■ Aim of the task:
Among the records below, find the line that has "Ledger Board: [1227,288,1415,387]"; from there, give the lines again exactly, and stop after the line that has "Studio 8: [585,573,628,607]".

■ Records for this exercise:
****************
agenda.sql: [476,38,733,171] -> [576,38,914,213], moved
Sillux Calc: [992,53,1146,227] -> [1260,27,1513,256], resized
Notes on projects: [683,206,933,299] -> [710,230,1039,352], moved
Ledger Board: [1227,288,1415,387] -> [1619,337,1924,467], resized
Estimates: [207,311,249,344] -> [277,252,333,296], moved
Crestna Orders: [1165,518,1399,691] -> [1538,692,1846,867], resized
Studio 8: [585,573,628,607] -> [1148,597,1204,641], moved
****************
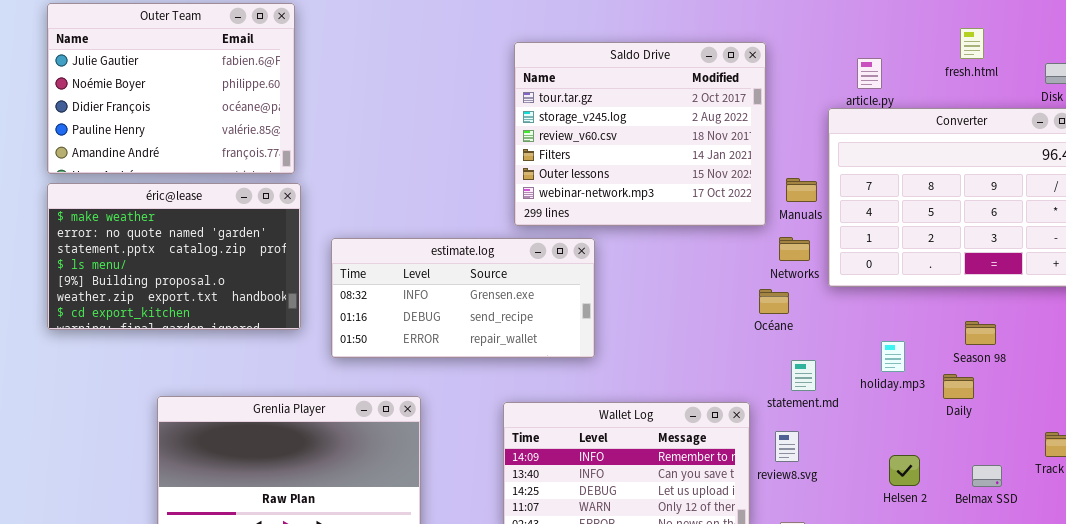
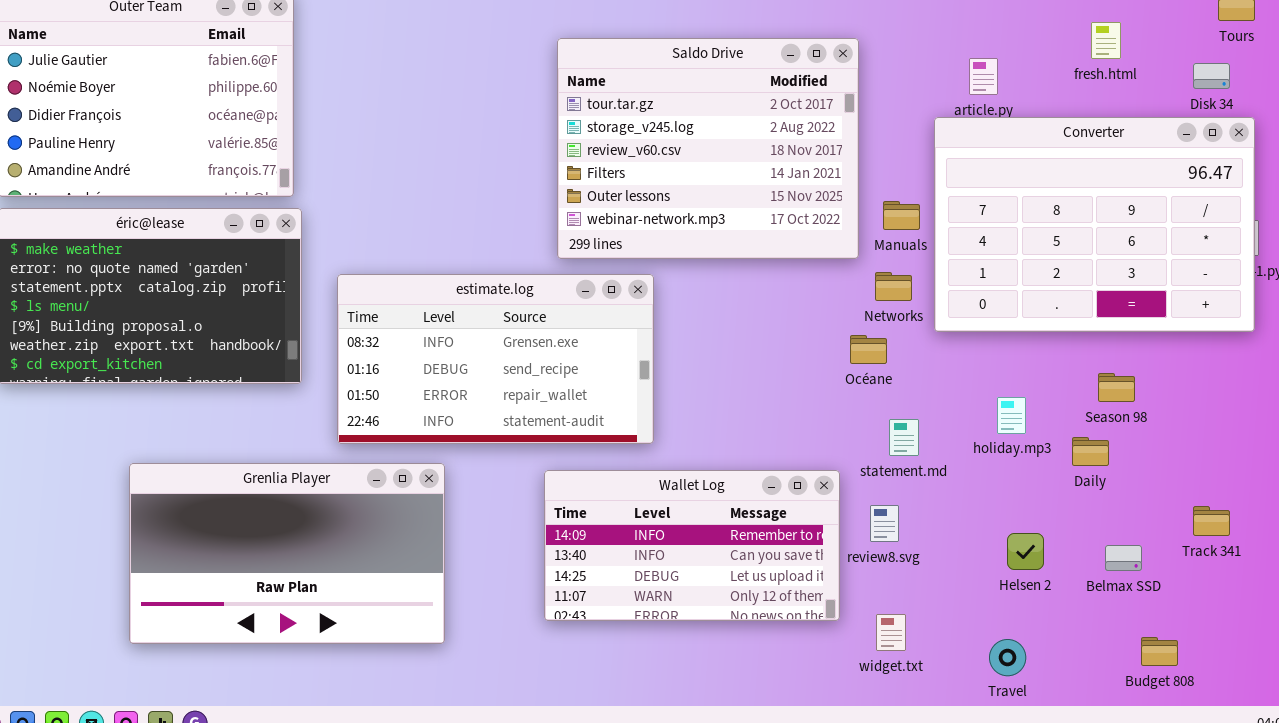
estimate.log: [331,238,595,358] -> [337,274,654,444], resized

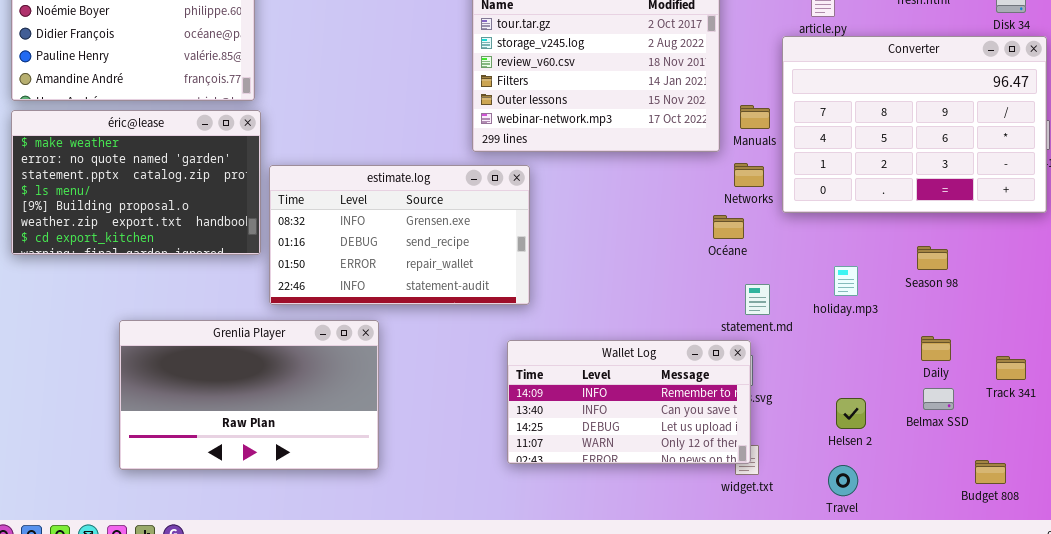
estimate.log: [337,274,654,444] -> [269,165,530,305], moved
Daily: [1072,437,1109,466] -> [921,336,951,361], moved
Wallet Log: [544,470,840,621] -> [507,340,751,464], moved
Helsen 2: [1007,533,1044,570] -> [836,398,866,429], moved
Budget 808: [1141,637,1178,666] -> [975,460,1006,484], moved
****************
■ Written solution:
Ledger Board: [1227,288,1415,387] -> [1619,337,1924,467], resized
Estimates: [207,311,249,344] -> [277,252,333,296], moved
Crestna Orders: [1165,518,1399,691] -> [1538,692,1846,867], resized
Studio 8: [585,573,628,607] -> [1148,597,1204,641], moved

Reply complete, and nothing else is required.